▸ WHAT NEEDS TO BE DONE
Reproduce exactly the lines of the material beneath, from the line that contains "IC14: NAND 74HC132" to the line that contains "IC52: NOR 74LS02", both included, and no other lines.

▸ GIVEN ENTRIES
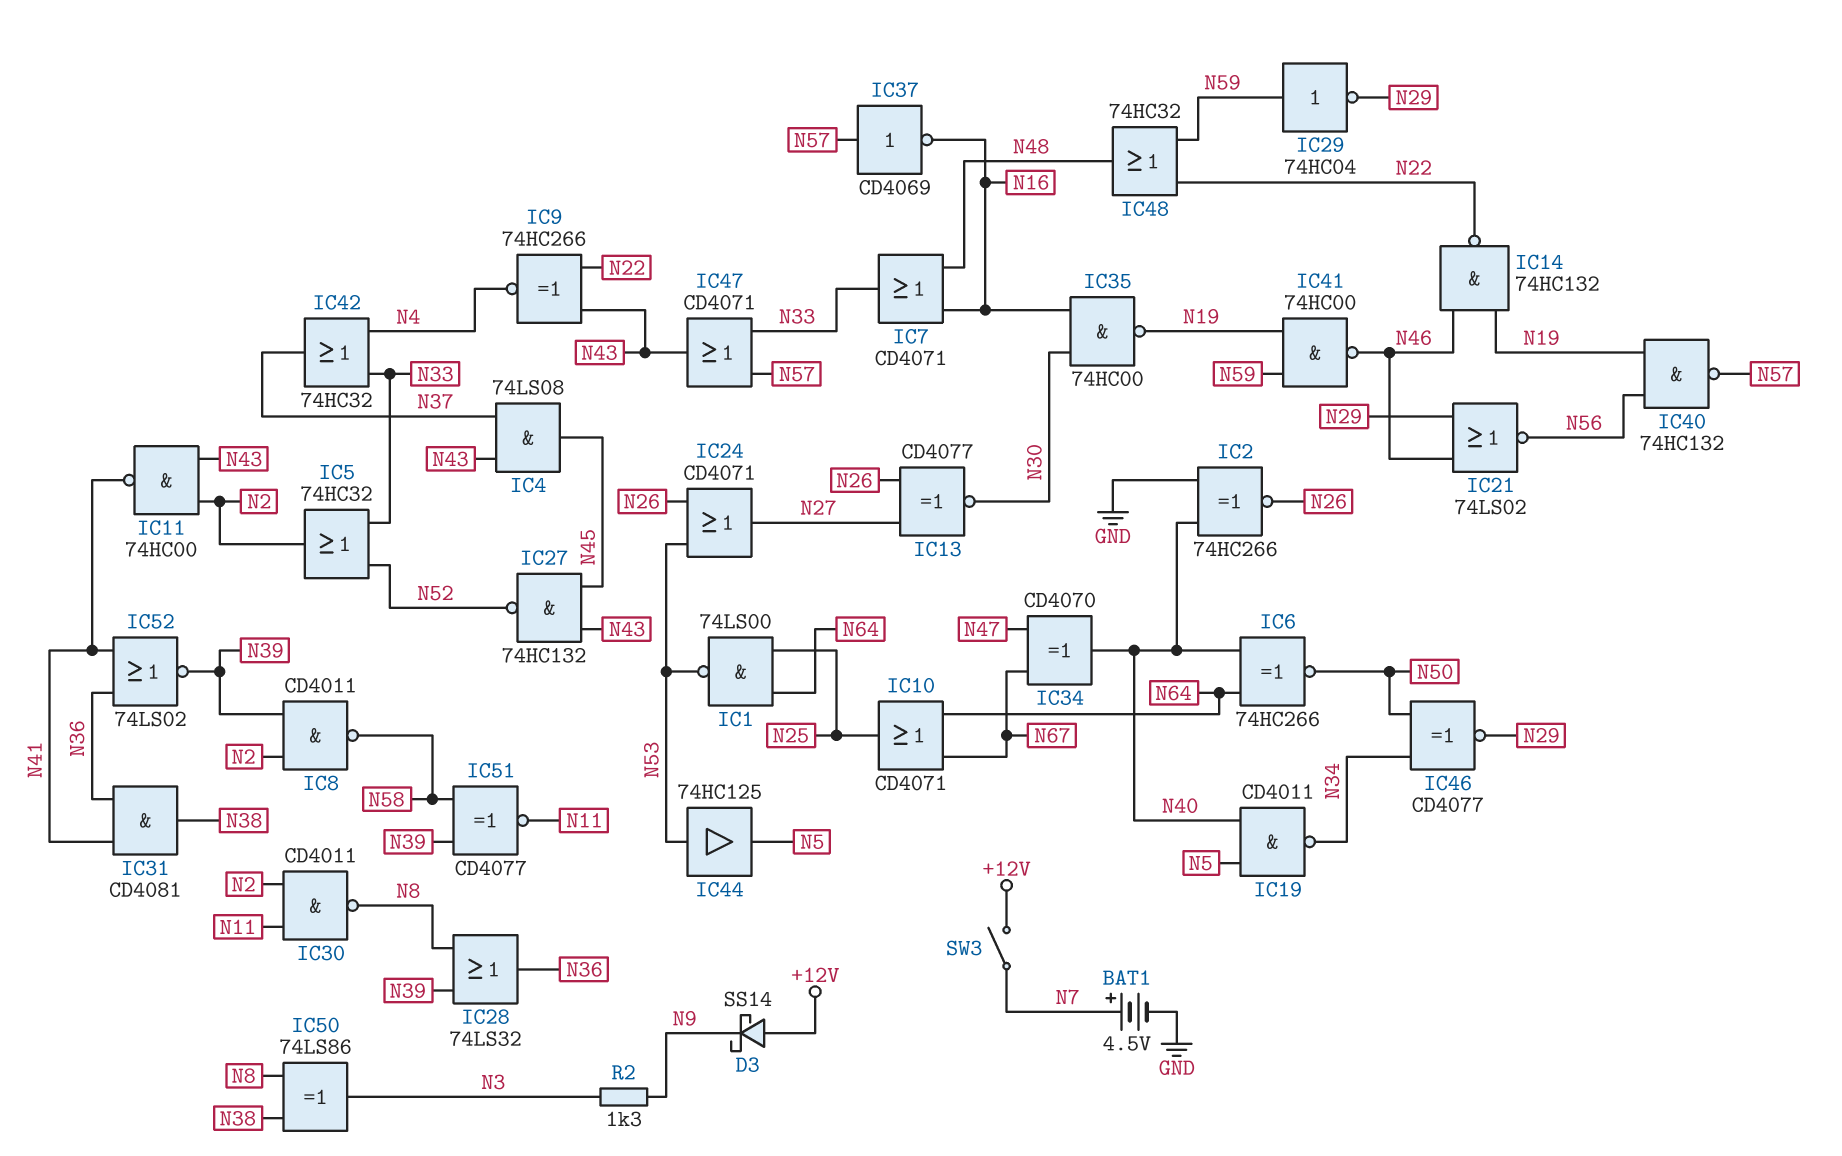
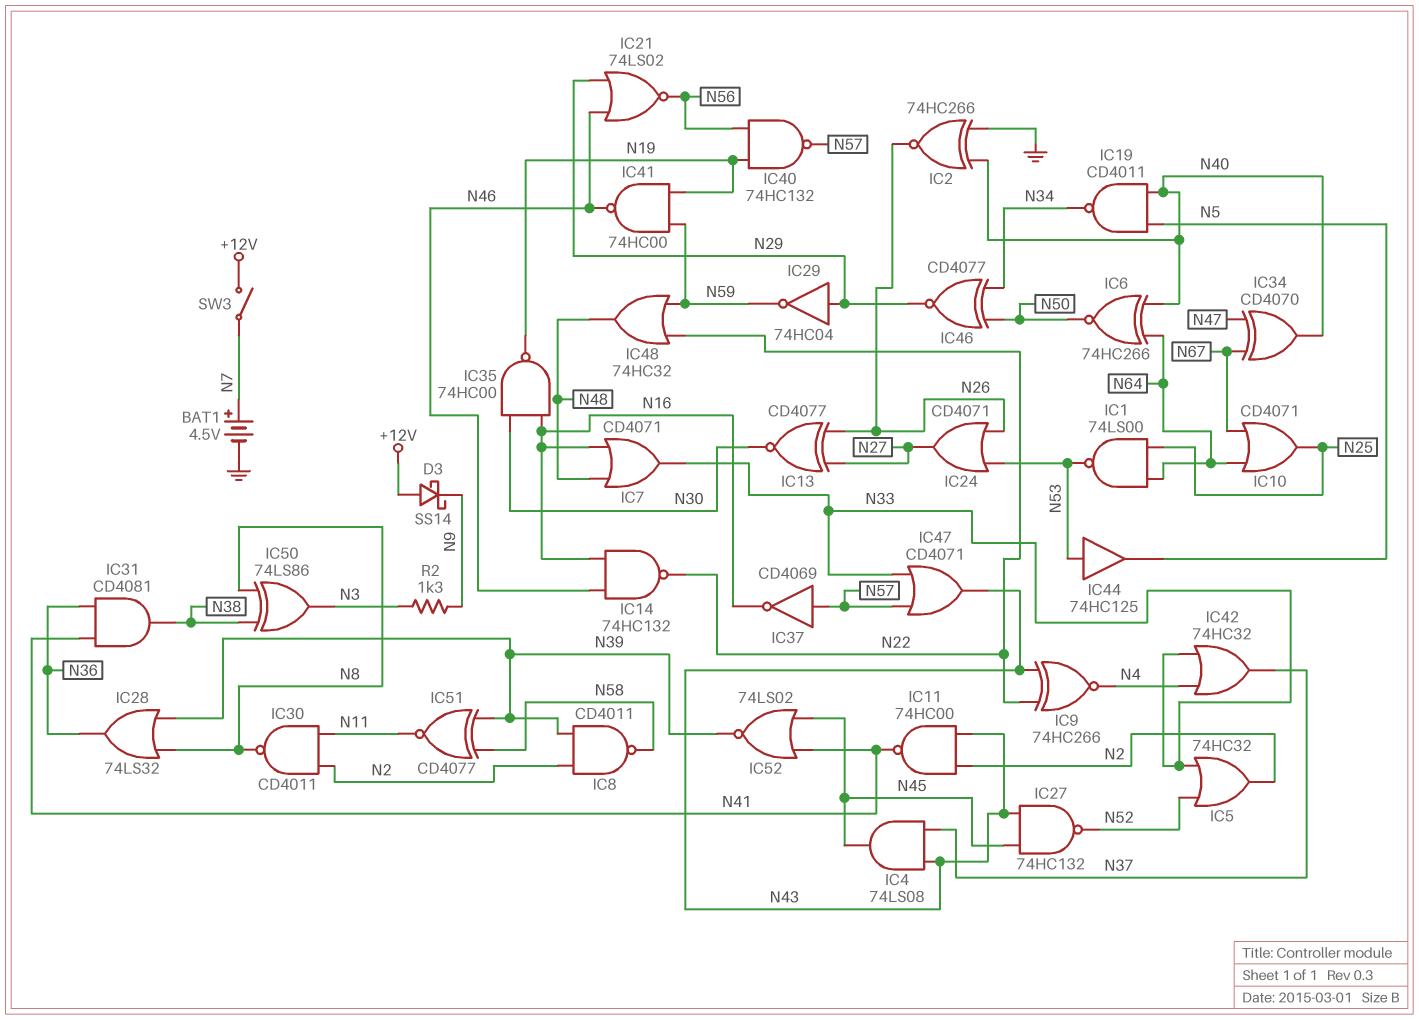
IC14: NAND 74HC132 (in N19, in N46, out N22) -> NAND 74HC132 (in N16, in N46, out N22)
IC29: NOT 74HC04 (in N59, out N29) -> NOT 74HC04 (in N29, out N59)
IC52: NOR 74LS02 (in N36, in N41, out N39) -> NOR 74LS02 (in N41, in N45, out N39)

---

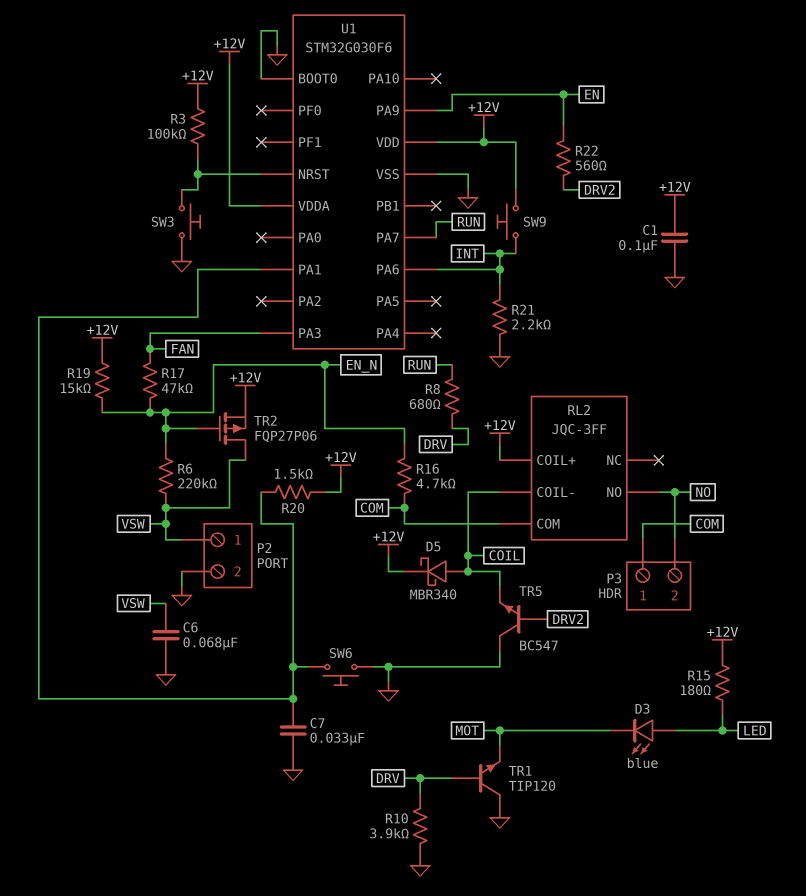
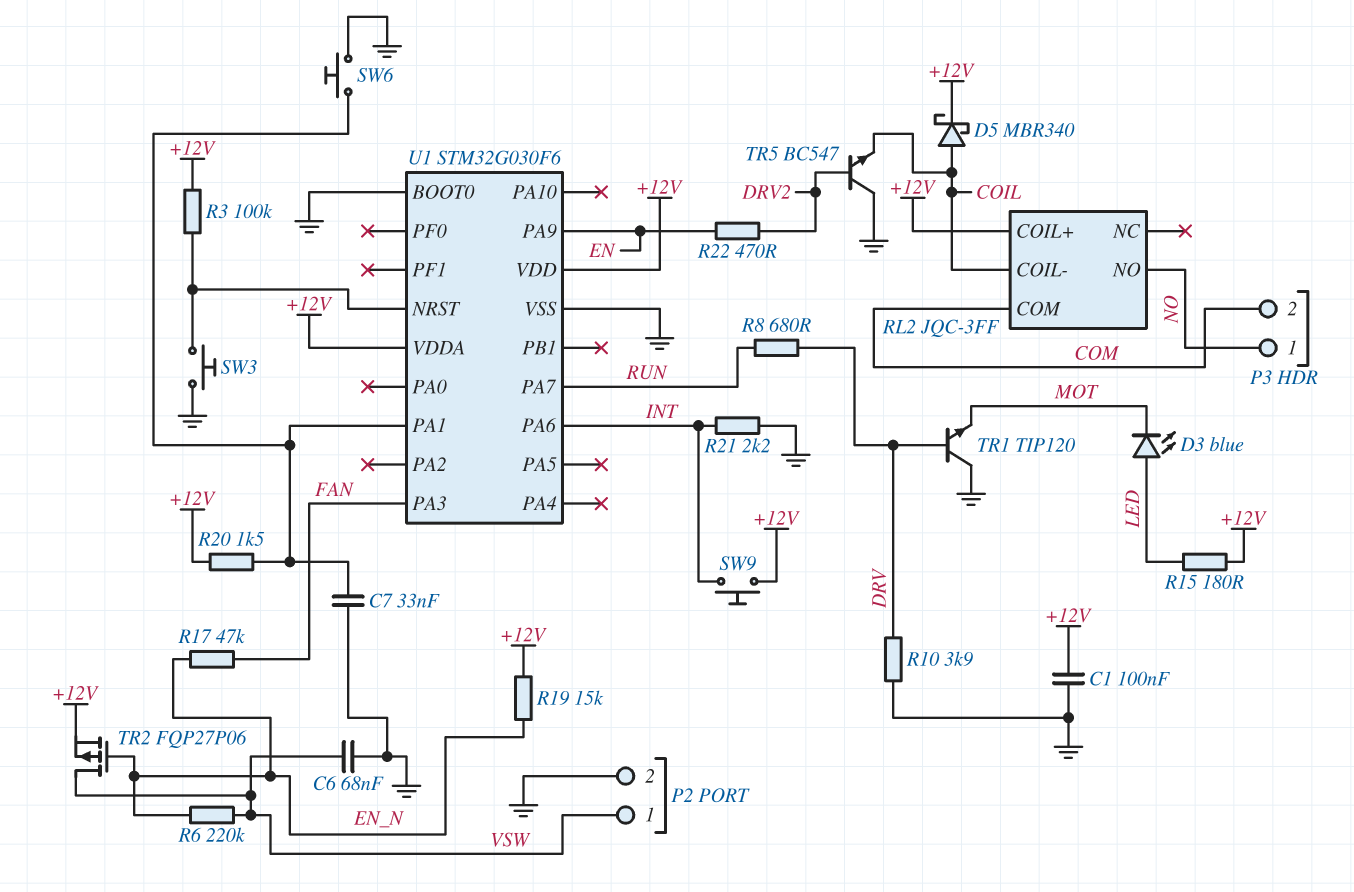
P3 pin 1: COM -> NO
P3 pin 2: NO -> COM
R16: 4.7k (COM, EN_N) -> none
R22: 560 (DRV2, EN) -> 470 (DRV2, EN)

* * *

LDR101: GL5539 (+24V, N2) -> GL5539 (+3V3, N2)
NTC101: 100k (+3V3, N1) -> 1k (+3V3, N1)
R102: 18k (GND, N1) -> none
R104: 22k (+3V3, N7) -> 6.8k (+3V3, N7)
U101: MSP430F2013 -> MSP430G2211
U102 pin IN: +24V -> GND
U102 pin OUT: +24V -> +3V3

▸ RESPONSE FOR THIS EXERCISE
IC14: NAND 74HC132 (in N19, in N46, out N22) -> NAND 74HC132 (in N16, in N46, out N22)
IC29: NOT 74HC04 (in N59, out N29) -> NOT 74HC04 (in N29, out N59)
IC52: NOR 74LS02 (in N36, in N41, out N39) -> NOR 74LS02 (in N41, in N45, out N39)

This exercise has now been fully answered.